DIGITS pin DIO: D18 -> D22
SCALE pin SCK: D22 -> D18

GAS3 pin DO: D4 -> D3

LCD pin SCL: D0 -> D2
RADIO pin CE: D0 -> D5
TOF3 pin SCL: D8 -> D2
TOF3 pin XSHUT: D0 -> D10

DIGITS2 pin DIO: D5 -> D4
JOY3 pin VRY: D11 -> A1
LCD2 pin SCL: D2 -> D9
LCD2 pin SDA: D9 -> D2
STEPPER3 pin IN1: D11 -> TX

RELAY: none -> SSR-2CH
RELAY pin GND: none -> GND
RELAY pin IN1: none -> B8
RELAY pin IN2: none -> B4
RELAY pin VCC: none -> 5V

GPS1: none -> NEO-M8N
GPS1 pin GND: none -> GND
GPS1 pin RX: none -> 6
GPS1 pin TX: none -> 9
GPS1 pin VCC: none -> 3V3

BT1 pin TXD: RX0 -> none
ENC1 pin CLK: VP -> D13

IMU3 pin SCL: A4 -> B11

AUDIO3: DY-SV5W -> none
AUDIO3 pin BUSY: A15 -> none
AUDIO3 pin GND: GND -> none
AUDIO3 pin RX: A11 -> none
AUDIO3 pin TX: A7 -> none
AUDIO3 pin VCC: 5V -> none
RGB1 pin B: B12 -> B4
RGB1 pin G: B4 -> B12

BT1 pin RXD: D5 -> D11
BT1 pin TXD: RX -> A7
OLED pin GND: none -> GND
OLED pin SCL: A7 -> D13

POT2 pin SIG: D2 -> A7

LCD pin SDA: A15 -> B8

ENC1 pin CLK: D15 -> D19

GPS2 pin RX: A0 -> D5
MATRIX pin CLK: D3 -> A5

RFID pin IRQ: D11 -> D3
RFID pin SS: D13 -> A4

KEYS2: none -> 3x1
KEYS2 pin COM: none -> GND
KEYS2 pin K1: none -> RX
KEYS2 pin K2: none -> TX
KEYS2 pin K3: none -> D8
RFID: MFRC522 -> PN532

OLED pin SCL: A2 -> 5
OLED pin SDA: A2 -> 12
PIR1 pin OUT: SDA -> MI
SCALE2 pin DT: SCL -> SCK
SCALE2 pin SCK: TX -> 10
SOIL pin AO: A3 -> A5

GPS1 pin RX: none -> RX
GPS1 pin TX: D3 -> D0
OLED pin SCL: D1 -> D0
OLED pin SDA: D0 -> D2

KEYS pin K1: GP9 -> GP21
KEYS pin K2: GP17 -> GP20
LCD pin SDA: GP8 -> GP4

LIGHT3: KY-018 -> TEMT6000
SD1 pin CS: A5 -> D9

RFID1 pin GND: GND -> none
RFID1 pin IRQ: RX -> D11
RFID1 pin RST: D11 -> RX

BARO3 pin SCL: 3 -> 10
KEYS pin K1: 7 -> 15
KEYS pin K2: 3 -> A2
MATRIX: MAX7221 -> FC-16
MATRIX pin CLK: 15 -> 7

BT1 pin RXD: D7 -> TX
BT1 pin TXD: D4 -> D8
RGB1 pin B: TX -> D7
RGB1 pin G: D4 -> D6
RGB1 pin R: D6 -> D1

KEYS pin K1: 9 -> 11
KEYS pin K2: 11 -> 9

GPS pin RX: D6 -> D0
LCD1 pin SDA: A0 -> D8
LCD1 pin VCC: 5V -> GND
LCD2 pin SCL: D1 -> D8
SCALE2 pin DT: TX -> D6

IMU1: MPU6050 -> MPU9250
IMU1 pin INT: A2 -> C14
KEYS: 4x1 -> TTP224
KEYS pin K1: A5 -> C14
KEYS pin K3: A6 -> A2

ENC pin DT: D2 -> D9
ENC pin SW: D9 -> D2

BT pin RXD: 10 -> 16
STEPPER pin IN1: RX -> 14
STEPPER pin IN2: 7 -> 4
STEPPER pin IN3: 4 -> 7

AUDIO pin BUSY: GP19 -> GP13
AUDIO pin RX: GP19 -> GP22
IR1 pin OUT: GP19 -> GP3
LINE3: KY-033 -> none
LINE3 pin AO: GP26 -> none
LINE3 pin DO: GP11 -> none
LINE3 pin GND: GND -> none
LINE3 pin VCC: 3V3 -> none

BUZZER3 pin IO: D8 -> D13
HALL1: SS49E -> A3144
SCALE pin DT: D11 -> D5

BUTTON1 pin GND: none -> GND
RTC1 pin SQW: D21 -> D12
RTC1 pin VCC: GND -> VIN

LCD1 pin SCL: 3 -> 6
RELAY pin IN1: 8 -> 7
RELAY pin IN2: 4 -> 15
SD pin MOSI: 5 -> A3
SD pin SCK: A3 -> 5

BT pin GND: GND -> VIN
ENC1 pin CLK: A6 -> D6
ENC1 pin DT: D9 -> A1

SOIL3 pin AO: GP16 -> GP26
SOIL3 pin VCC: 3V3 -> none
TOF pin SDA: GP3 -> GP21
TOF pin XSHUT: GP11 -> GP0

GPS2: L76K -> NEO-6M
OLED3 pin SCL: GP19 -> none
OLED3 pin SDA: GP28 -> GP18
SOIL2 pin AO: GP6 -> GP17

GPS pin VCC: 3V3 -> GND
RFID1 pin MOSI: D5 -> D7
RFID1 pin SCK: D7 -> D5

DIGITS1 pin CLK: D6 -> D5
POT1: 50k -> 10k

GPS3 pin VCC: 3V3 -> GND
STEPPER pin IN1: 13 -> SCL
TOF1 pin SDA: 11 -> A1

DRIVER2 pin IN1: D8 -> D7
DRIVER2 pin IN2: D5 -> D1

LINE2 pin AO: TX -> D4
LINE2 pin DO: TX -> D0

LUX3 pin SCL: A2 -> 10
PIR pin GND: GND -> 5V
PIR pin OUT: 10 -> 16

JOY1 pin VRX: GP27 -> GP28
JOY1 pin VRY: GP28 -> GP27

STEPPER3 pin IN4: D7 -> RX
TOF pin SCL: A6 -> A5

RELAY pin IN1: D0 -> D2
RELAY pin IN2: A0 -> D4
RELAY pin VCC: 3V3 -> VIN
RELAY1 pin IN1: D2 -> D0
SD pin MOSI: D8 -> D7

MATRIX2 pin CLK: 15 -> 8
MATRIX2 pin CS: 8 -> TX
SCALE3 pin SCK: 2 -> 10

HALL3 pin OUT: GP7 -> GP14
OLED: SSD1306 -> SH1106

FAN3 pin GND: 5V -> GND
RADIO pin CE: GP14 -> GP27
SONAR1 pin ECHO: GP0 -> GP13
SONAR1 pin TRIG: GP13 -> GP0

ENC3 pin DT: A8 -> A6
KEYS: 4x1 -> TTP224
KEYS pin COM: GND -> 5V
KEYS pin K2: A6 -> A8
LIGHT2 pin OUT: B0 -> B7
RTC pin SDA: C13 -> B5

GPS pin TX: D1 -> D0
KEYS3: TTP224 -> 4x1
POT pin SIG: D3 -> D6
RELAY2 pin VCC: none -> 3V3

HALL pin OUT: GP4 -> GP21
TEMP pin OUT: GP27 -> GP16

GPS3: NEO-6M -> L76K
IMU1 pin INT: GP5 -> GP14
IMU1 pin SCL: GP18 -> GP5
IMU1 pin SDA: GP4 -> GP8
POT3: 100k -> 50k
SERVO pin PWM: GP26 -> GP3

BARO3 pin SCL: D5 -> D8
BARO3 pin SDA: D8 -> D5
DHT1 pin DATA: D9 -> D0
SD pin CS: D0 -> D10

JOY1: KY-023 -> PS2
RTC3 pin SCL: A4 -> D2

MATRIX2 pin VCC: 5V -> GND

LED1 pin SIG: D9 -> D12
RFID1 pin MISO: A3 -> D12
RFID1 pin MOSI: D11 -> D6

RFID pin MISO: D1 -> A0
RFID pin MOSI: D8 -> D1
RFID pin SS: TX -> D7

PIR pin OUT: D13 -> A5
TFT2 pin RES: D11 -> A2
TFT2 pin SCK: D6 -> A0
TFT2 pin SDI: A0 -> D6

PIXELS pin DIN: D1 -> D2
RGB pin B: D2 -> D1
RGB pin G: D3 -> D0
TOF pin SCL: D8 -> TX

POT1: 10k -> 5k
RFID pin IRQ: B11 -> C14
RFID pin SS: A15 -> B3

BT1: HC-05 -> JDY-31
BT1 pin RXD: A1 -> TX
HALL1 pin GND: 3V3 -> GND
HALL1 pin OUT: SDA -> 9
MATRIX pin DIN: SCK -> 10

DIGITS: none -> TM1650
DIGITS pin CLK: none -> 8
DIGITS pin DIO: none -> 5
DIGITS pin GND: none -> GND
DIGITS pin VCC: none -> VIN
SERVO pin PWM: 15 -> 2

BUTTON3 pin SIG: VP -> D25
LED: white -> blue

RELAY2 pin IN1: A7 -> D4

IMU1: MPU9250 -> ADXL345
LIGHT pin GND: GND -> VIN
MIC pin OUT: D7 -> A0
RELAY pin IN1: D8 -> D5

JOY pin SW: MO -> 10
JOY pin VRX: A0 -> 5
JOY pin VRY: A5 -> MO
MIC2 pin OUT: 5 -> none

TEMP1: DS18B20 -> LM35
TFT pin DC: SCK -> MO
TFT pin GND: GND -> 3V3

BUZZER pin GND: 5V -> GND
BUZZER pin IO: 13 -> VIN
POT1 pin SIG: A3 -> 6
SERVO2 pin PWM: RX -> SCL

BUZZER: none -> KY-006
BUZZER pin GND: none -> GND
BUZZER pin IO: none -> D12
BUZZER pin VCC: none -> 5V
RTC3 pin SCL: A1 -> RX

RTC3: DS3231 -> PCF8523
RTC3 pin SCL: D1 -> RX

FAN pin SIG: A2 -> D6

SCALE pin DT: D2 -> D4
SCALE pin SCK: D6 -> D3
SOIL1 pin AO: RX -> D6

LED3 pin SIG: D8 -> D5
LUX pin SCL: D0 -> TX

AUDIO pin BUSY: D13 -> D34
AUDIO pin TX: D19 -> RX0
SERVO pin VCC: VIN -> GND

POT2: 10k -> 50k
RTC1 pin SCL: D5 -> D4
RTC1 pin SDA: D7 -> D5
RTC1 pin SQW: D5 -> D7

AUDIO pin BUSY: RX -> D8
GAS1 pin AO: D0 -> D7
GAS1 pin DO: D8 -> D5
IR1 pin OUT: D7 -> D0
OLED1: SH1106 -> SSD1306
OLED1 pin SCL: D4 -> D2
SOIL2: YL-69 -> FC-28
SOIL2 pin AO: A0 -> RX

·····

→ **DESCRIPTION OF THE TASK**:
From the listing above, output exactly the run of lines that starts with the line containing "MATRIX2 pin VCC: 5V -> GND" and ends with the line containing "LED3 pin SIG: D8 -> D5".

→ **SOLUTION FOR THIS EXERCISE**:
MATRIX2 pin VCC: 5V -> GND

LED1 pin SIG: D9 -> D12
RFID1 pin MISO: A3 -> D12
RFID1 pin MOSI: D11 -> D6

RFID pin MISO: D1 -> A0
RFID pin MOSI: D8 -> D1
RFID pin SS: TX -> D7

PIR pin OUT: D13 -> A5
TFT2 pin RES: D11 -> A2
TFT2 pin SCK: D6 -> A0
TFT2 pin SDI: A0 -> D6

PIXELS pin DIN: D1 -> D2
RGB pin B: D2 -> D1
RGB pin G: D3 -> D0
TOF pin SCL: D8 -> TX

POT1: 10k -> 5k
RFID pin IRQ: B11 -> C14
RFID pin SS: A15 -> B3

BT1: HC-05 -> JDY-31
BT1 pin RXD: A1 -> TX
HALL1 pin GND: 3V3 -> GND
HALL1 pin OUT: SDA -> 9
MATRIX pin DIN: SCK -> 10

DIGITS: none -> TM1650
DIGITS pin CLK: none -> 8
DIGITS pin DIO: none -> 5
DIGITS pin GND: none -> GND
DIGITS pin VCC: none -> VIN
SERVO pin PWM: 15 -> 2

BUTTON3 pin SIG: VP -> D25
LED: white -> blue

RELAY2 pin IN1: A7 -> D4

IMU1: MPU9250 -> ADXL345
LIGHT pin GND: GND -> VIN
MIC pin OUT: D7 -> A0
RELAY pin IN1: D8 -> D5

JOY pin SW: MO -> 10
JOY pin VRX: A0 -> 5
JOY pin VRY: A5 -> MO
MIC2 pin OUT: 5 -> none

TEMP1: DS18B20 -> LM35
TFT pin DC: SCK -> MO
TFT pin GND: GND -> 3V3

BUZZER pin GND: 5V -> GND
BUZZER pin IO: 13 -> VIN
POT1 pin SIG: A3 -> 6
SERVO2 pin PWM: RX -> SCL

BUZZER: none -> KY-006
BUZZER pin GND: none -> GND
BUZZER pin IO: none -> D12
BUZZER pin VCC: none -> 5V
RTC3 pin SCL: A1 -> RX

RTC3: DS3231 -> PCF8523
RTC3 pin SCL: D1 -> RX

FAN pin SIG: A2 -> D6

SCALE pin DT: D2 -> D4
SCALE pin SCK: D6 -> D3
SOIL1 pin AO: RX -> D6

LED3 pin SIG: D8 -> D5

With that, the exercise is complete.